*** PROVIDED DATA ***
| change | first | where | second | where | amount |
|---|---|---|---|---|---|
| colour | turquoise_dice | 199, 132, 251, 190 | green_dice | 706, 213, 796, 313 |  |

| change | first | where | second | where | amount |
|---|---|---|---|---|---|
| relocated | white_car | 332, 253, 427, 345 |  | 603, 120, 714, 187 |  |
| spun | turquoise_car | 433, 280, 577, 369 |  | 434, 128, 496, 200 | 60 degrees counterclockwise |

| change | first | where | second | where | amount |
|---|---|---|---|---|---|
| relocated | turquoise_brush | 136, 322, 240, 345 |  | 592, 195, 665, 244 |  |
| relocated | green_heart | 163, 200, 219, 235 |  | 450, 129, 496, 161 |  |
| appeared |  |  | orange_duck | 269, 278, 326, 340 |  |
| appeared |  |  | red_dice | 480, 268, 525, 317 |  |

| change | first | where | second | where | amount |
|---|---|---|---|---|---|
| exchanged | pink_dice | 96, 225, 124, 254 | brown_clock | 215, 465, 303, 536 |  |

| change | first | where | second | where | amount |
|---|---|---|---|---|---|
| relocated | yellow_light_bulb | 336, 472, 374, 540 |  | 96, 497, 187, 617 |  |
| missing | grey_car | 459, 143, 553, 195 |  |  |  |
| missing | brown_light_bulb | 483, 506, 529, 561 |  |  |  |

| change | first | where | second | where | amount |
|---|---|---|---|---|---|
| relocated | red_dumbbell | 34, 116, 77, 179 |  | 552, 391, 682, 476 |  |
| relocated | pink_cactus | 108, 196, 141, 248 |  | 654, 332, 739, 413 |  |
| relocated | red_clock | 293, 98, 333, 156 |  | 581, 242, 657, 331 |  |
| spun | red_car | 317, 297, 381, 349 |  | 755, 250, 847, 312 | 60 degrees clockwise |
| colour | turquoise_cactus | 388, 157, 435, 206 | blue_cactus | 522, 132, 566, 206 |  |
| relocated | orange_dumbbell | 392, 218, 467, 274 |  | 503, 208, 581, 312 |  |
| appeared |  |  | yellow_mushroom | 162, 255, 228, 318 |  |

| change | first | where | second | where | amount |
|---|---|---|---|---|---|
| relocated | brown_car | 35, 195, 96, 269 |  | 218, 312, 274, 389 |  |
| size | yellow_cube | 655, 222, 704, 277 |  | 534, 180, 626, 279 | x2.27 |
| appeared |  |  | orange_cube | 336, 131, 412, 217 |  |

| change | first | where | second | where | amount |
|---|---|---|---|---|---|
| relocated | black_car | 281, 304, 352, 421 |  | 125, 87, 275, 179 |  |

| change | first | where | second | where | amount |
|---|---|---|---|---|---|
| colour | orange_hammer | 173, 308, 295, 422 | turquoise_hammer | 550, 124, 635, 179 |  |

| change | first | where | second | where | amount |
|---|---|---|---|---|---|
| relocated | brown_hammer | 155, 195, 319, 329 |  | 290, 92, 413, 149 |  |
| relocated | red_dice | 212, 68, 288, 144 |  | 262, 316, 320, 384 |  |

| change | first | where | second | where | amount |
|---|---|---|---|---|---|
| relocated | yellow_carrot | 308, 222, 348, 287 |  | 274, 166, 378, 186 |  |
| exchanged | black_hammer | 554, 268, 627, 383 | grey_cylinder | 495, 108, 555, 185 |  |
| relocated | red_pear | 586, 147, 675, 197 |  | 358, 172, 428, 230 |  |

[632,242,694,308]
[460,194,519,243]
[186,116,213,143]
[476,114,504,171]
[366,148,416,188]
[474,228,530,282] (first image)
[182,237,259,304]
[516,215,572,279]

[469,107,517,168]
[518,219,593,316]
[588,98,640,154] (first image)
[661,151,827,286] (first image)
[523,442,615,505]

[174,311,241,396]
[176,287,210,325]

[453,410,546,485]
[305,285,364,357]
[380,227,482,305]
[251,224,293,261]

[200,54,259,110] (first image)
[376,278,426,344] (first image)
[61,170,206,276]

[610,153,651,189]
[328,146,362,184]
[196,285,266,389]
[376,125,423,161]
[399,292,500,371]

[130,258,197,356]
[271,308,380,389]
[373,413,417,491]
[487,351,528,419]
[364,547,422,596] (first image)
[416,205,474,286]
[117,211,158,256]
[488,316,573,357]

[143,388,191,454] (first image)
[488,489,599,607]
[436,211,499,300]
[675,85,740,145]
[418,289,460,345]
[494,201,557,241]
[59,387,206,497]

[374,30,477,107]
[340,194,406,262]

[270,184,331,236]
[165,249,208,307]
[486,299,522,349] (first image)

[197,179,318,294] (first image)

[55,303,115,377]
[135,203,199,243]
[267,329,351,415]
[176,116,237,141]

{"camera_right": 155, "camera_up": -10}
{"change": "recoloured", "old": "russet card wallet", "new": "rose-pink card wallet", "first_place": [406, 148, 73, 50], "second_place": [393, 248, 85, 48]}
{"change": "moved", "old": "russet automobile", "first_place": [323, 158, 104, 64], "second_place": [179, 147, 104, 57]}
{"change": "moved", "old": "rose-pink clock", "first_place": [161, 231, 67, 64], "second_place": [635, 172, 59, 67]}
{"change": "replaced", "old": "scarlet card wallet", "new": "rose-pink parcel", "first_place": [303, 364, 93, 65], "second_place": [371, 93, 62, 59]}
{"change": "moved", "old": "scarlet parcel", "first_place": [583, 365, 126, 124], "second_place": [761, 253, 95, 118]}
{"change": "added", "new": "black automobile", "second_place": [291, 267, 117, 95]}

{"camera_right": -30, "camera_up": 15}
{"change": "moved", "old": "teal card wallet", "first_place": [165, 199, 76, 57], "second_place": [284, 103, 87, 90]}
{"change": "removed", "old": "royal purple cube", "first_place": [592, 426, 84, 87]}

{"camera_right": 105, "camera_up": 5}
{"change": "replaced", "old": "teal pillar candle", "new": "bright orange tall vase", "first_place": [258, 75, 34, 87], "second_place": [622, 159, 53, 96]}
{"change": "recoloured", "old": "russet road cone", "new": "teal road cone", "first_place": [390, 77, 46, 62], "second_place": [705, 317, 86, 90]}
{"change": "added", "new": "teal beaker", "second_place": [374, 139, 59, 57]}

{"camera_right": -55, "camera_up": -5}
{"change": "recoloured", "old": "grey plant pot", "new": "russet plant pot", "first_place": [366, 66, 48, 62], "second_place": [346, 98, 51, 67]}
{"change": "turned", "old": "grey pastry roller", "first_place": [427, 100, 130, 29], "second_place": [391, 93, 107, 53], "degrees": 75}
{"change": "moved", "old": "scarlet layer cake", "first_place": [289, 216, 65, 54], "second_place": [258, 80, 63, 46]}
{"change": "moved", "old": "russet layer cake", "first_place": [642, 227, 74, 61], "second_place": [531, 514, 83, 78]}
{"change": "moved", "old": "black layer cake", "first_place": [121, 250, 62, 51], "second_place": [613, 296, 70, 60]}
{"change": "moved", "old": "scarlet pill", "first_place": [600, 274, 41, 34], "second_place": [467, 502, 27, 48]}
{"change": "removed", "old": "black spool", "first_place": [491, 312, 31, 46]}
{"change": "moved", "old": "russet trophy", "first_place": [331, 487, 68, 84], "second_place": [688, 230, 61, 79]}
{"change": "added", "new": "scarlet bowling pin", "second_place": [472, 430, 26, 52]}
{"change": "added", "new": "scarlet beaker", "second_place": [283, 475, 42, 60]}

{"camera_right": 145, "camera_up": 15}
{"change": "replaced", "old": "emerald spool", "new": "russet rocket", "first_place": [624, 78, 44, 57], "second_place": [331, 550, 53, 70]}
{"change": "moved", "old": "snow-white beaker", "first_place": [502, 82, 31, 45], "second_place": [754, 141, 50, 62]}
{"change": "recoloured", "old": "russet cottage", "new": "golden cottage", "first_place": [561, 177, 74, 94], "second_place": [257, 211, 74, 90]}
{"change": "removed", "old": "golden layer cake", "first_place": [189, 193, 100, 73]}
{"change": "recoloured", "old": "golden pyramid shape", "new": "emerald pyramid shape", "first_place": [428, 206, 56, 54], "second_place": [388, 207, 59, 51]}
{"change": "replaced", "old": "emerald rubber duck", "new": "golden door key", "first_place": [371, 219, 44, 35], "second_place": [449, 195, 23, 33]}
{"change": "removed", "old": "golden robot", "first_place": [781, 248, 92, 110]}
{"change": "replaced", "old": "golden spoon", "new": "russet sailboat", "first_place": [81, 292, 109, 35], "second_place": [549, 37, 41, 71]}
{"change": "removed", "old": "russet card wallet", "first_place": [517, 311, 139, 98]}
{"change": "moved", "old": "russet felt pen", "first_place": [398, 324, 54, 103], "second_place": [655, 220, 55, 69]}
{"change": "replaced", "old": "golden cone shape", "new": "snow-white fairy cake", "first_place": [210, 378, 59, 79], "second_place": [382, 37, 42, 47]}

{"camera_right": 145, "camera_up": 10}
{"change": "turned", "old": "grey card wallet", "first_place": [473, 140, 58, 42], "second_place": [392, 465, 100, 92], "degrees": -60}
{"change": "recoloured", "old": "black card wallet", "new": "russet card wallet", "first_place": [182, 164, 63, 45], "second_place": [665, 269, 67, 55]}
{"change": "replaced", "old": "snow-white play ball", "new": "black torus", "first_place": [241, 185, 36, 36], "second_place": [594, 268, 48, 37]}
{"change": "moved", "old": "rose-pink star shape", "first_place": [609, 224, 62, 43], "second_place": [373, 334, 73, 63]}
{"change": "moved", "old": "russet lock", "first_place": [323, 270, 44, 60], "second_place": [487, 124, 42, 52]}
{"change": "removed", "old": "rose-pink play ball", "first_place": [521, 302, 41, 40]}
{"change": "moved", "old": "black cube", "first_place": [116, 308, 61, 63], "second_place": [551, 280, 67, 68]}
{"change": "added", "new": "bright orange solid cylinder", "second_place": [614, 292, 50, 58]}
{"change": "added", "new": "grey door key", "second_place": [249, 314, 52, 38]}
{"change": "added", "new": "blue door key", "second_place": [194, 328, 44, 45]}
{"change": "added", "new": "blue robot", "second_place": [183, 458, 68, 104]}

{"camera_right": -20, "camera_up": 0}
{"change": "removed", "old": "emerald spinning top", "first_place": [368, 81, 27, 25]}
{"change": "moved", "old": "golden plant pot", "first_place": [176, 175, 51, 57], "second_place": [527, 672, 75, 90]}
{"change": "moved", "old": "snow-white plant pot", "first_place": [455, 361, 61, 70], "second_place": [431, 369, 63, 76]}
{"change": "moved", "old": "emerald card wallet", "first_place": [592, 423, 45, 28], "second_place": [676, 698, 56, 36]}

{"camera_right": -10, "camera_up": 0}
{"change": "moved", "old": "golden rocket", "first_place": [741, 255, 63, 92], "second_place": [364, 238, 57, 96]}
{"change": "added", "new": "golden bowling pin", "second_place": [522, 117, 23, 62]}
***
__WHAT THE TASK ASKS__
Scan the entries for the word "parcel". Report each line that has it.

__SOLUTION TO THIS EXERCISE__
{"change": "replaced", "old": "scarlet card wallet", "new": "rose-pink parcel", "first_place": [303, 364, 93, 65], "second_place": [371, 93, 62, 59]}
{"change": "moved", "old": "scarlet parcel", "first_place": [583, 365, 126, 124], "second_place": [761, 253, 95, 118]}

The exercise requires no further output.